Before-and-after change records
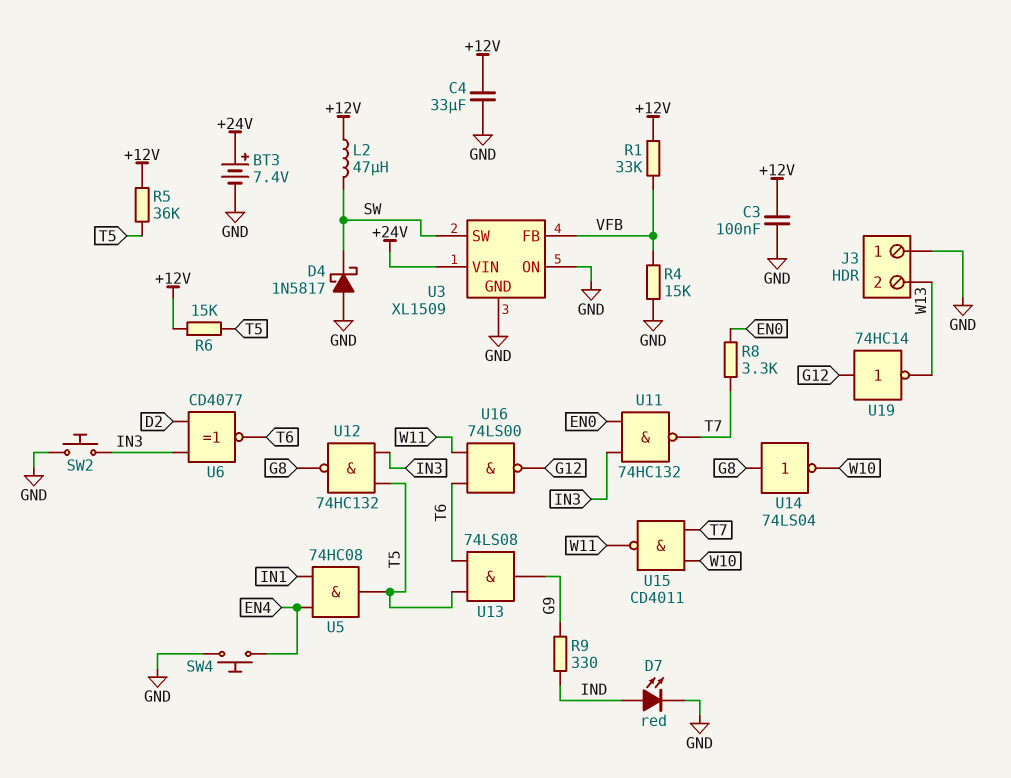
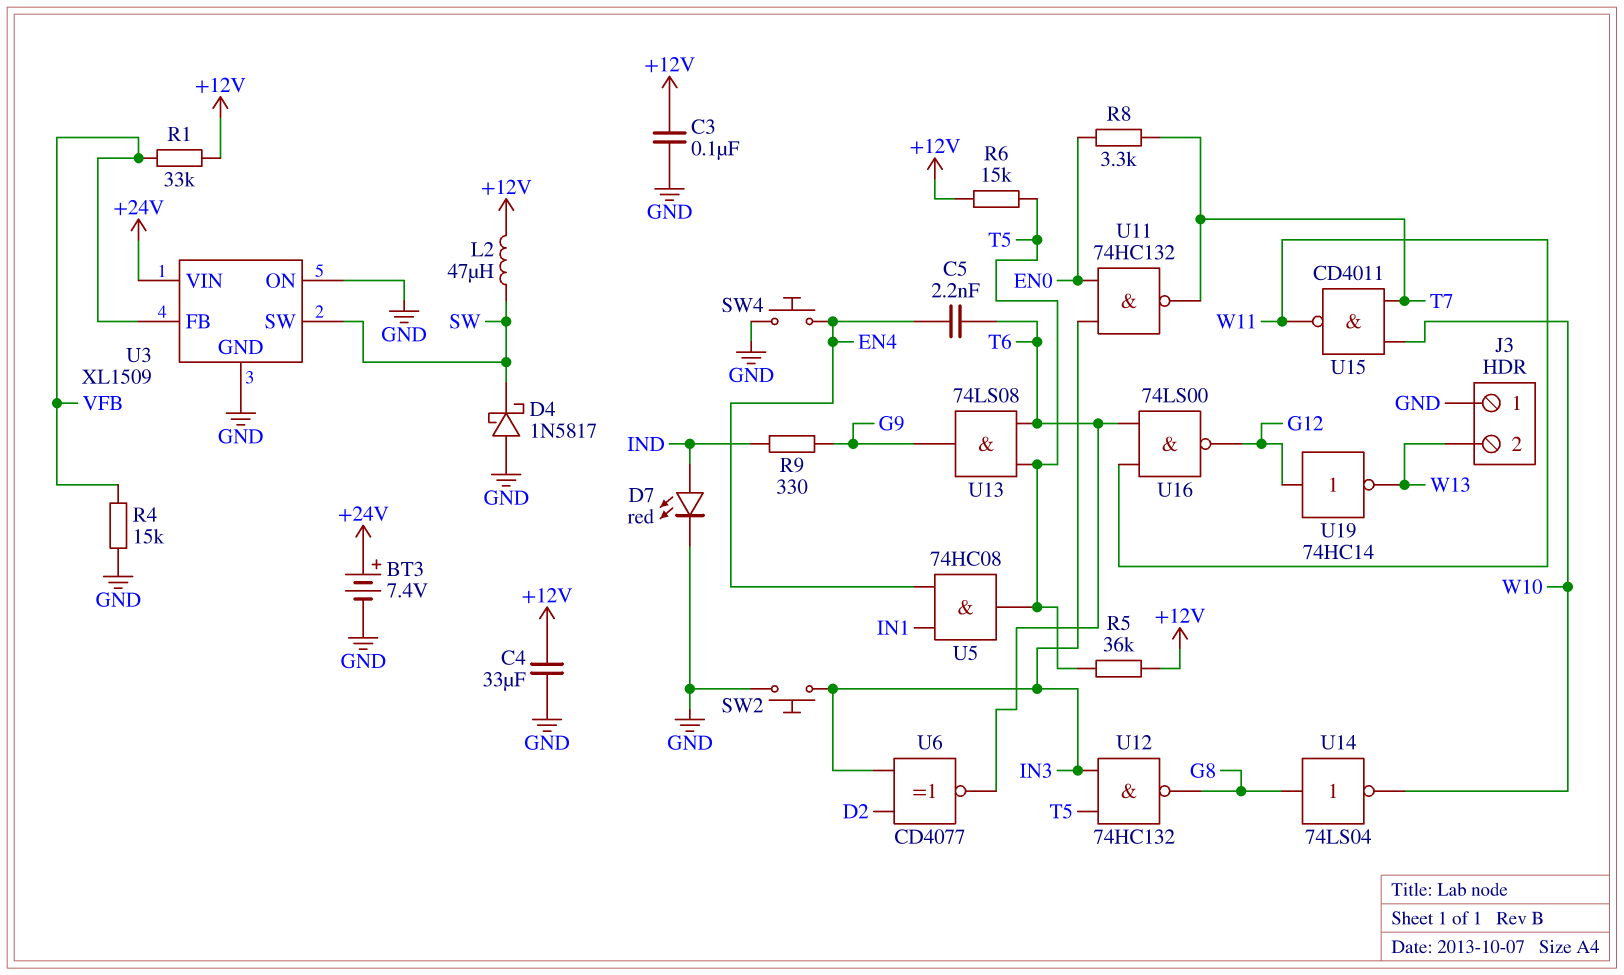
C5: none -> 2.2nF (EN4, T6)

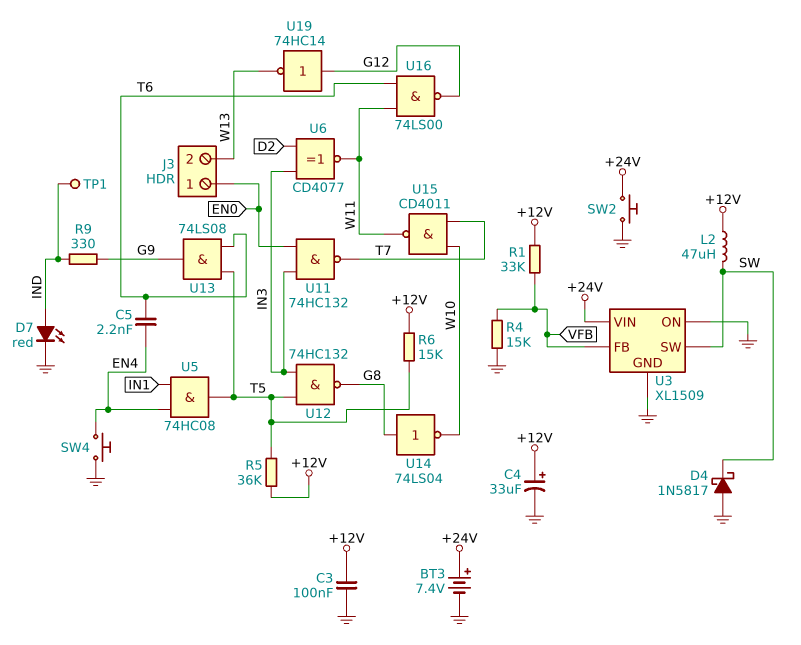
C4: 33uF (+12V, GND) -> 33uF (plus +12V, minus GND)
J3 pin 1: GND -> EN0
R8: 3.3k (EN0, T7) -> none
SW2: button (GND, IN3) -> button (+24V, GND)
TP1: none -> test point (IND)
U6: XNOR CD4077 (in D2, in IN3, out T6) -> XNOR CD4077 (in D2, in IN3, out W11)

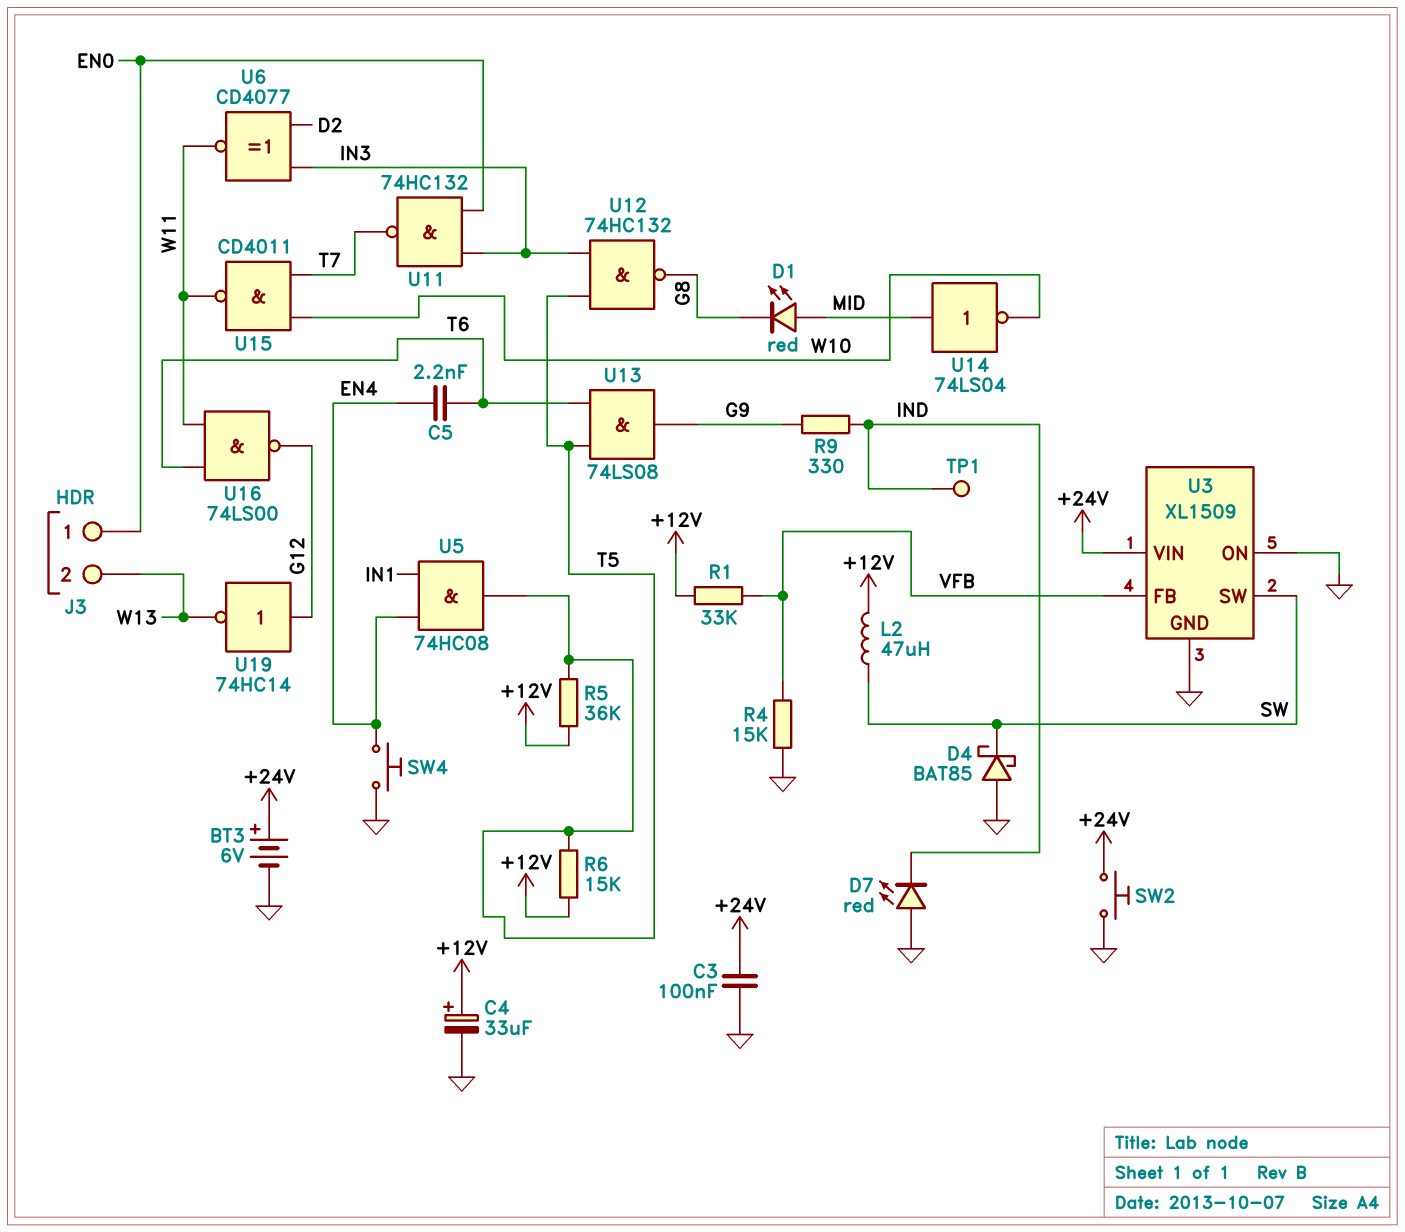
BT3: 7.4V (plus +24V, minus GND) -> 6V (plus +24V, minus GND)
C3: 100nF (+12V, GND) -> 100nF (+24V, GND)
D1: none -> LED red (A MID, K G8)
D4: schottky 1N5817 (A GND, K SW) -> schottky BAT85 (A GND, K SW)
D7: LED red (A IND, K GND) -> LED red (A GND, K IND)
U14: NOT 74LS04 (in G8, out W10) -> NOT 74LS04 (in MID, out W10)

==

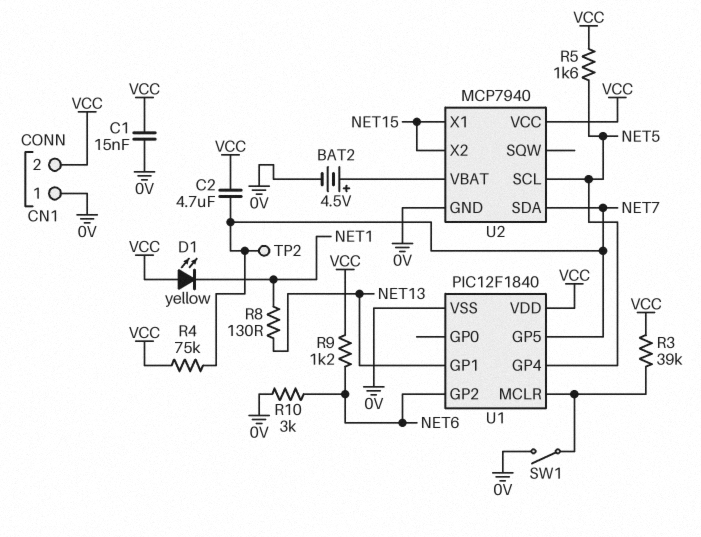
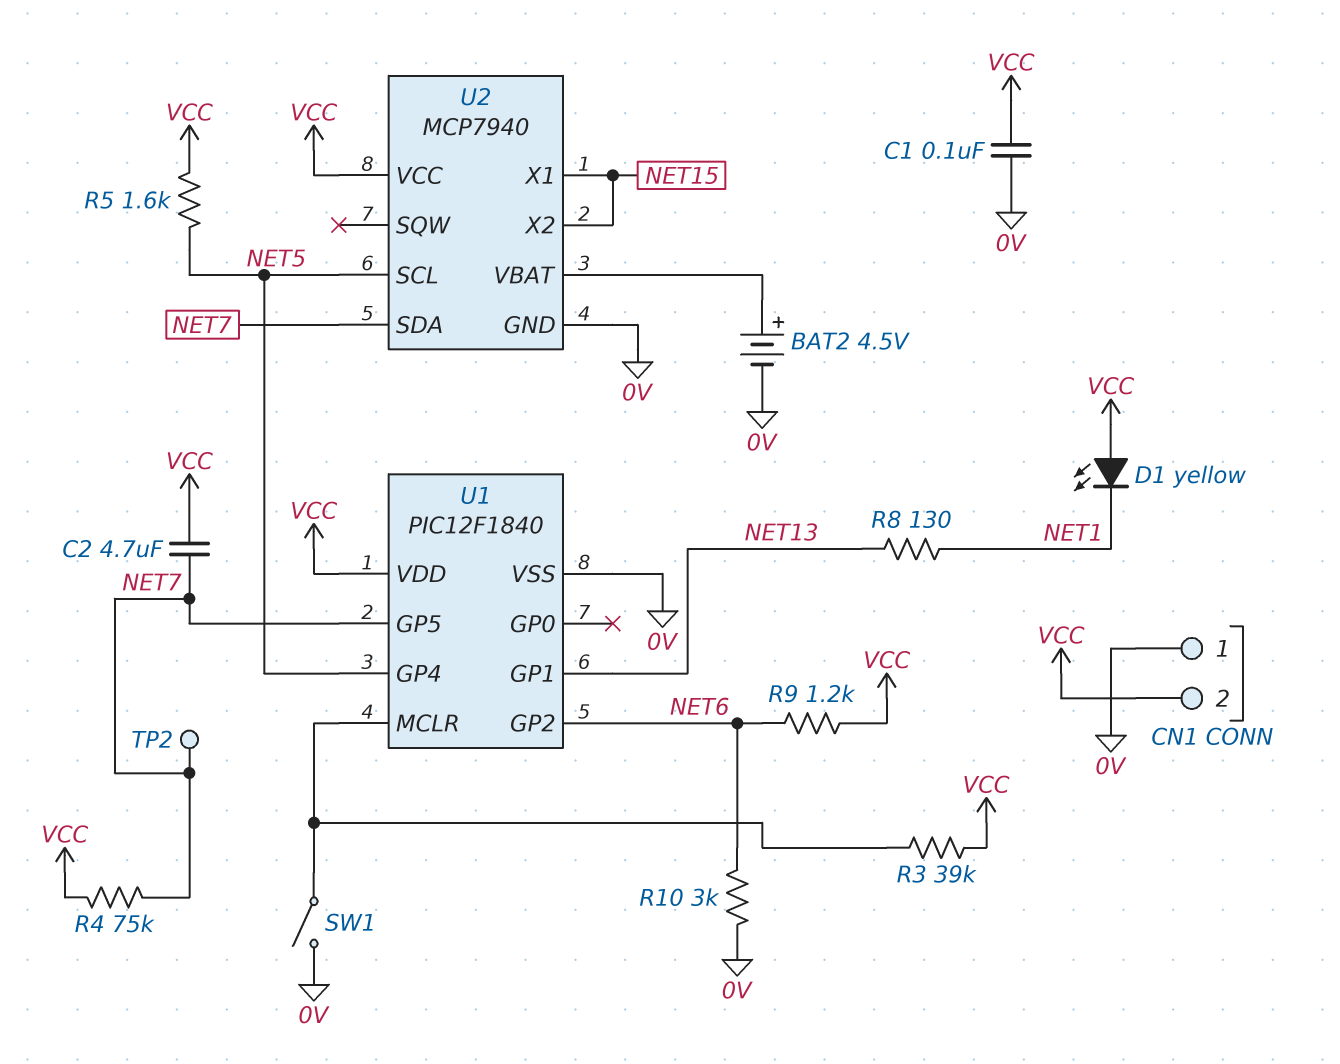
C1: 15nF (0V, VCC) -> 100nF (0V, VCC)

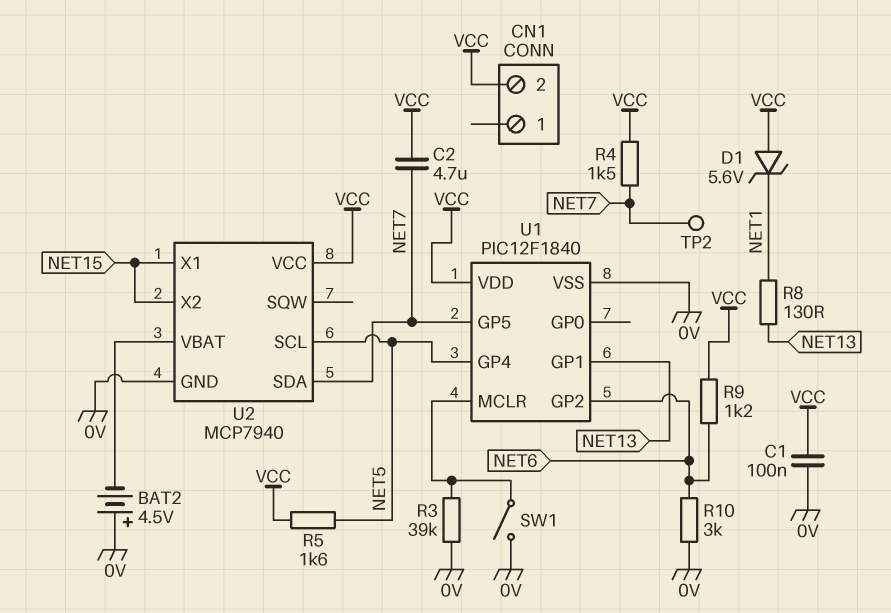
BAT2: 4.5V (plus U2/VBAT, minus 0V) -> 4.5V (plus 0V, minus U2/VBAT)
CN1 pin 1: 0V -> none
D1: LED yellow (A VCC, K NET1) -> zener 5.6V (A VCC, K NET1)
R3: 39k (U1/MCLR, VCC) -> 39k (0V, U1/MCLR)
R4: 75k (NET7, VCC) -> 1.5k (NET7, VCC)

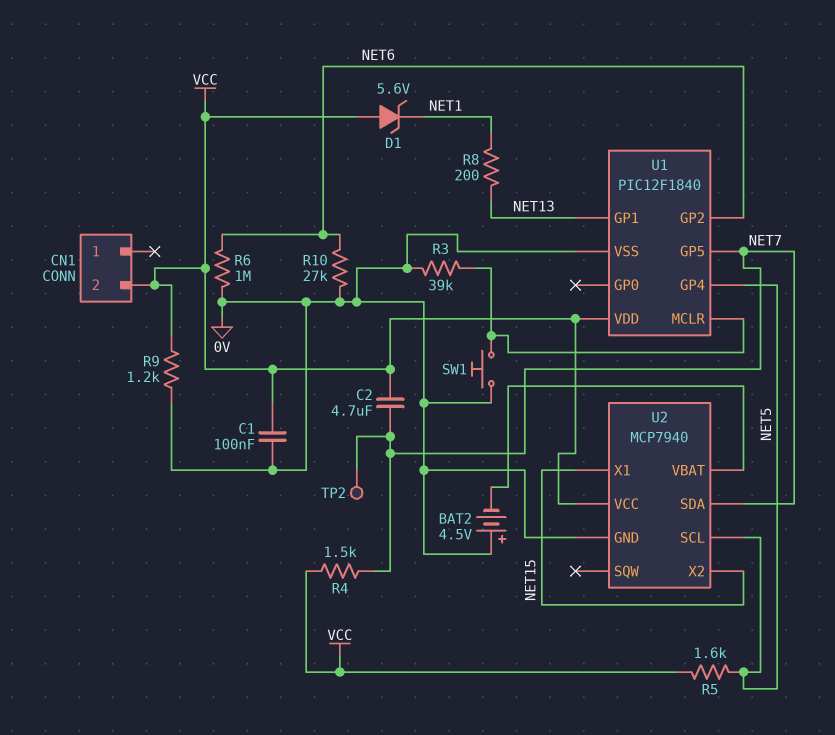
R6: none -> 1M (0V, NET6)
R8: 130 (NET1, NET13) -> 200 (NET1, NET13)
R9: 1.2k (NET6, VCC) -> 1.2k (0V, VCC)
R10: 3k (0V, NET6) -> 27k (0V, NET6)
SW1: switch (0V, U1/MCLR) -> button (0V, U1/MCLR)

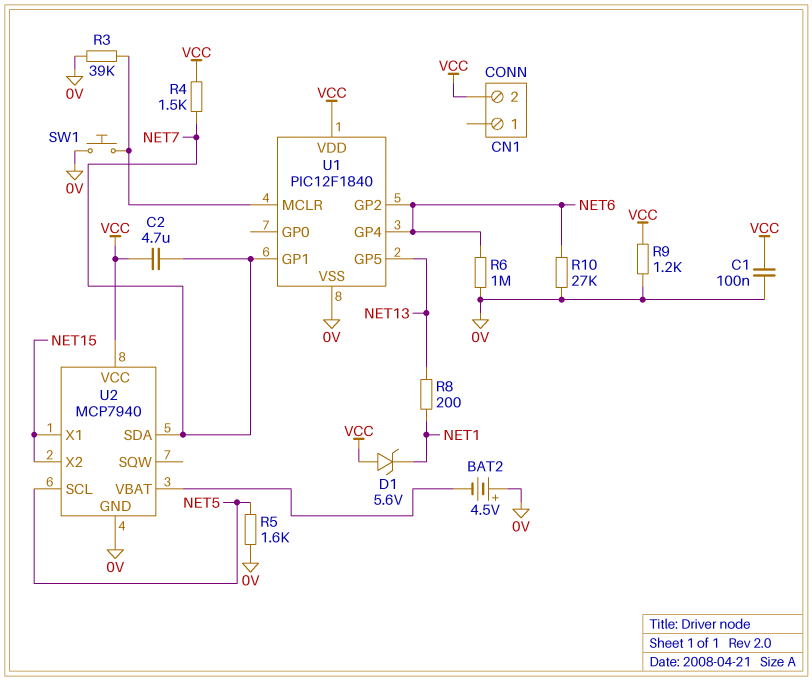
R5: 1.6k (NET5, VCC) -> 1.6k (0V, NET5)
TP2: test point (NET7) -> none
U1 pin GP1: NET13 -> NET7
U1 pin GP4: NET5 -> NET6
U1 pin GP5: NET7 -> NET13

Task statement =
Show every line from the entries above in which the word "none" appears.

Answer area =
C5: none -> 2.2nF (EN4, T6)
R8: 3.3k (EN0, T7) -> none
TP1: none -> test point (IND)
D1: none -> LED red (A MID, K G8)
CN1 pin 1: 0V -> none
R6: none -> 1M (0V, NET6)
TP2: test point (NET7) -> none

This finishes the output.